> [Task to carry out] Give the entries back exactly as they stand, but without pictures.

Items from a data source
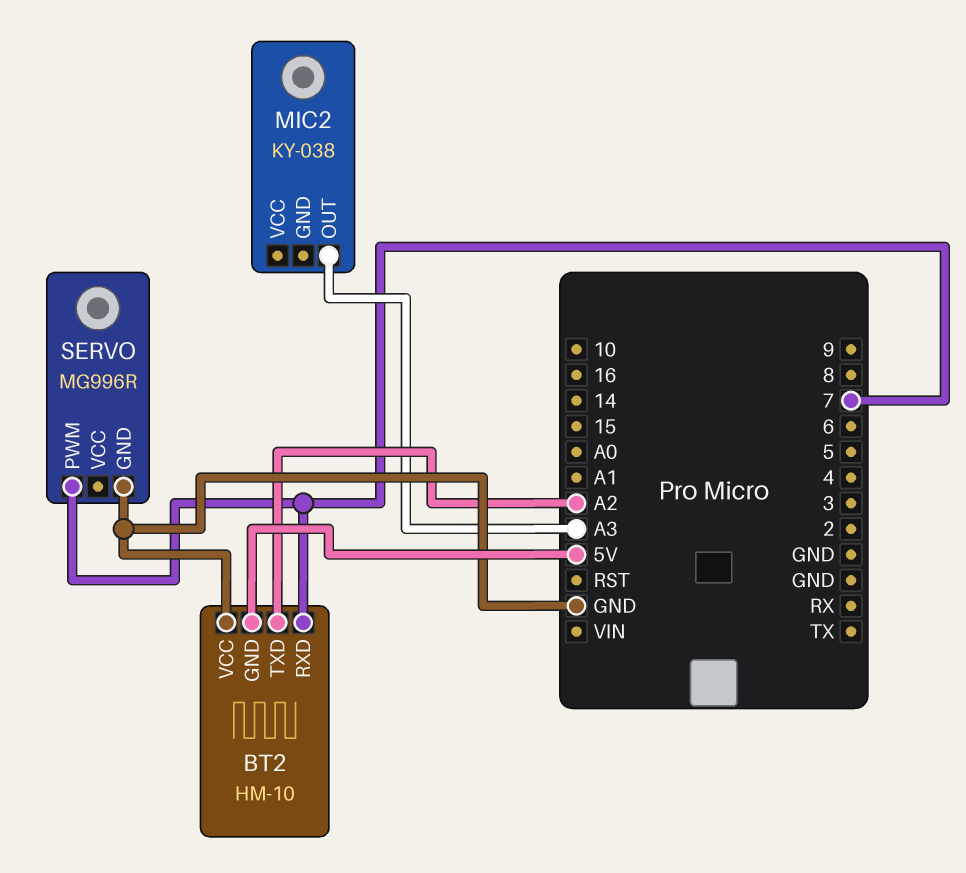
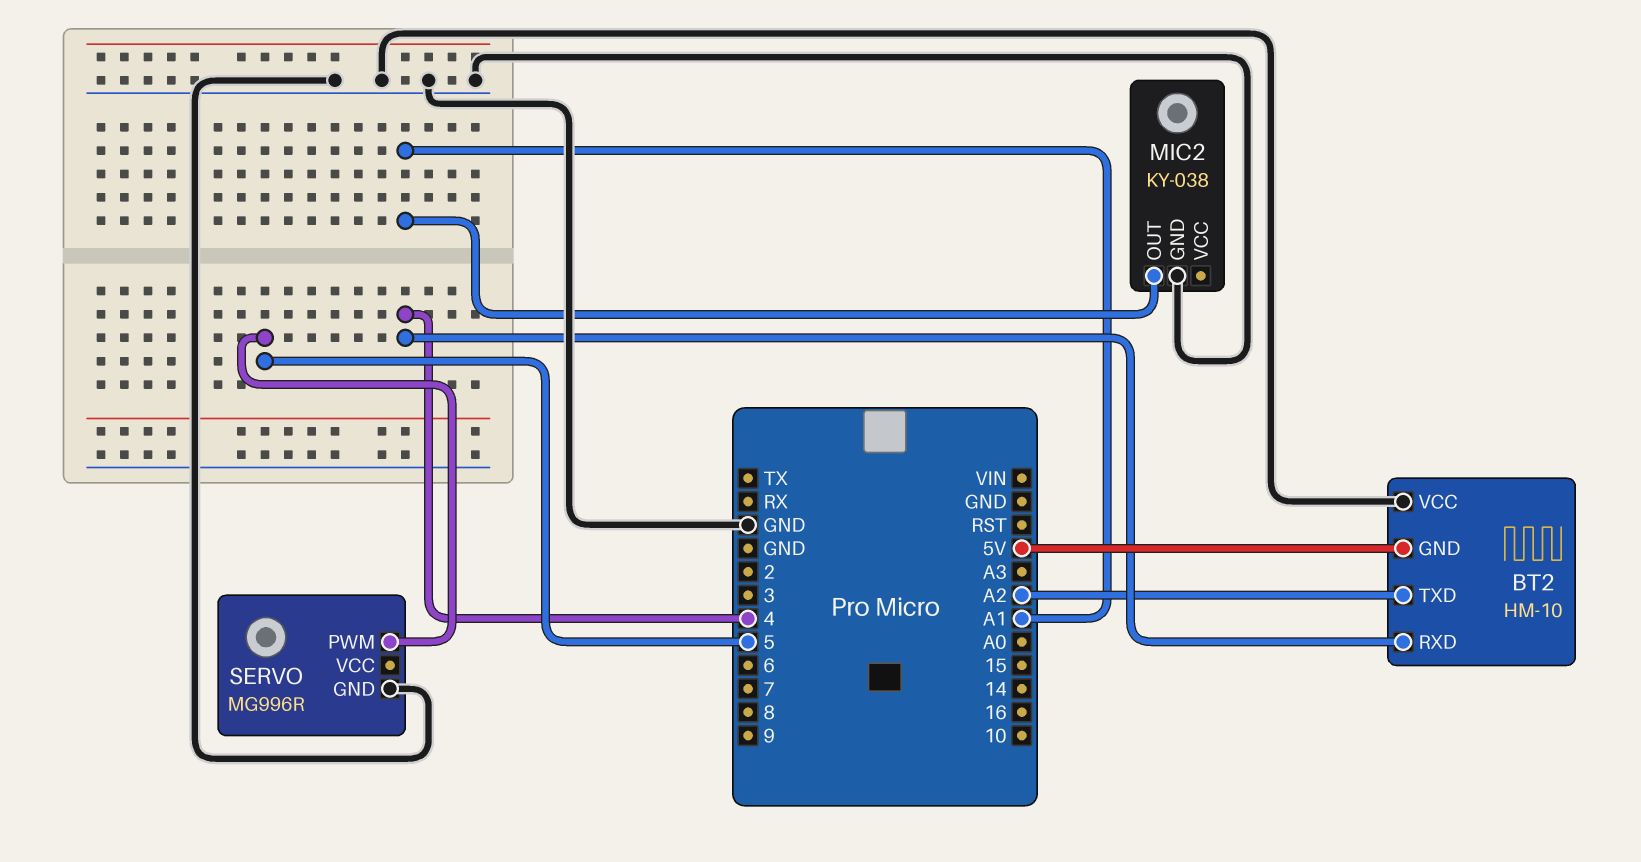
BT2 pin RXD: 7 -> 4
MIC2 pin GND: none -> GND
MIC2 pin OUT: A3 -> A1
SERVO pin PWM: 7 -> 5

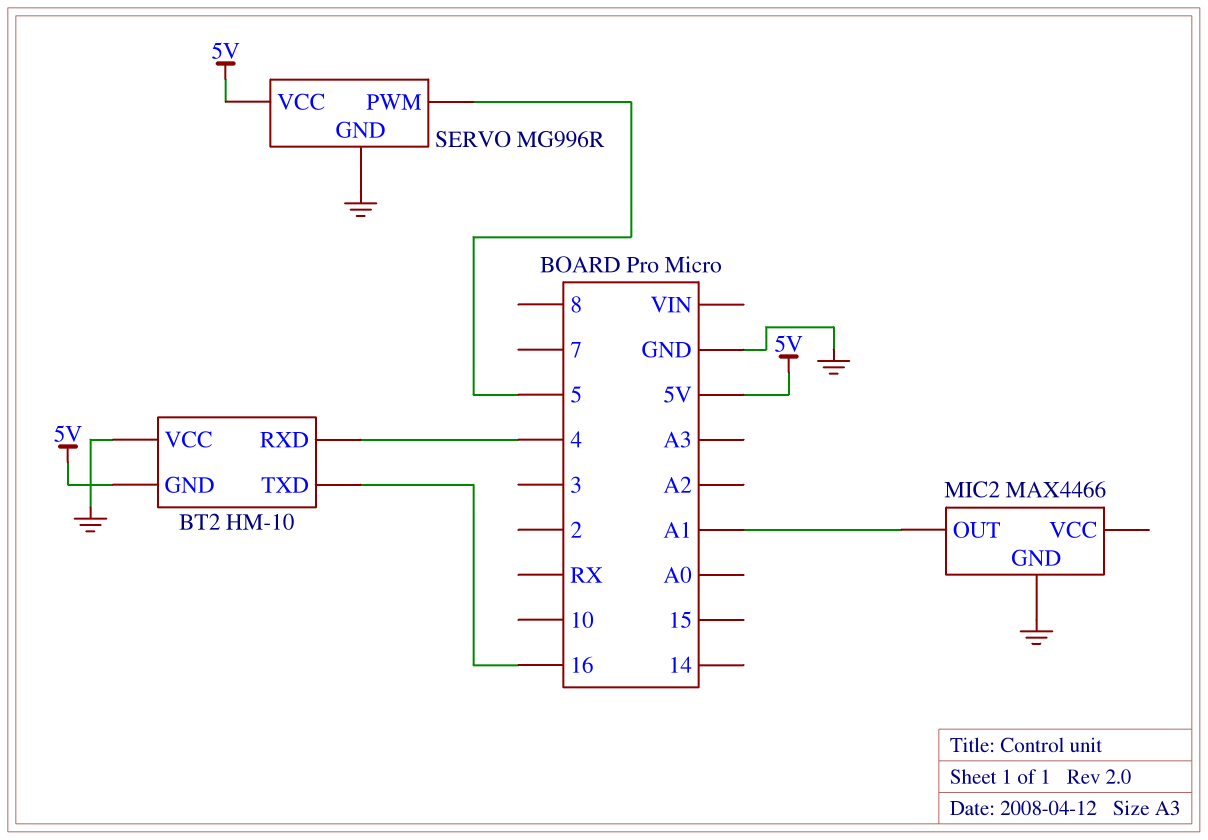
BT2 pin TXD: A2 -> 16
MIC2: KY-038 -> MAX4466
SERVO pin VCC: none -> 5V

> [Response for this exercise]
BT2 pin RXD: 7 -> 4
MIC2 pin GND: none -> GND
MIC2 pin OUT: A3 -> A1
SERVO pin PWM: 7 -> 5

BT2 pin TXD: A2 -> 16
MIC2: KY-038 -> MAX4466
SERVO pin VCC: none -> 5V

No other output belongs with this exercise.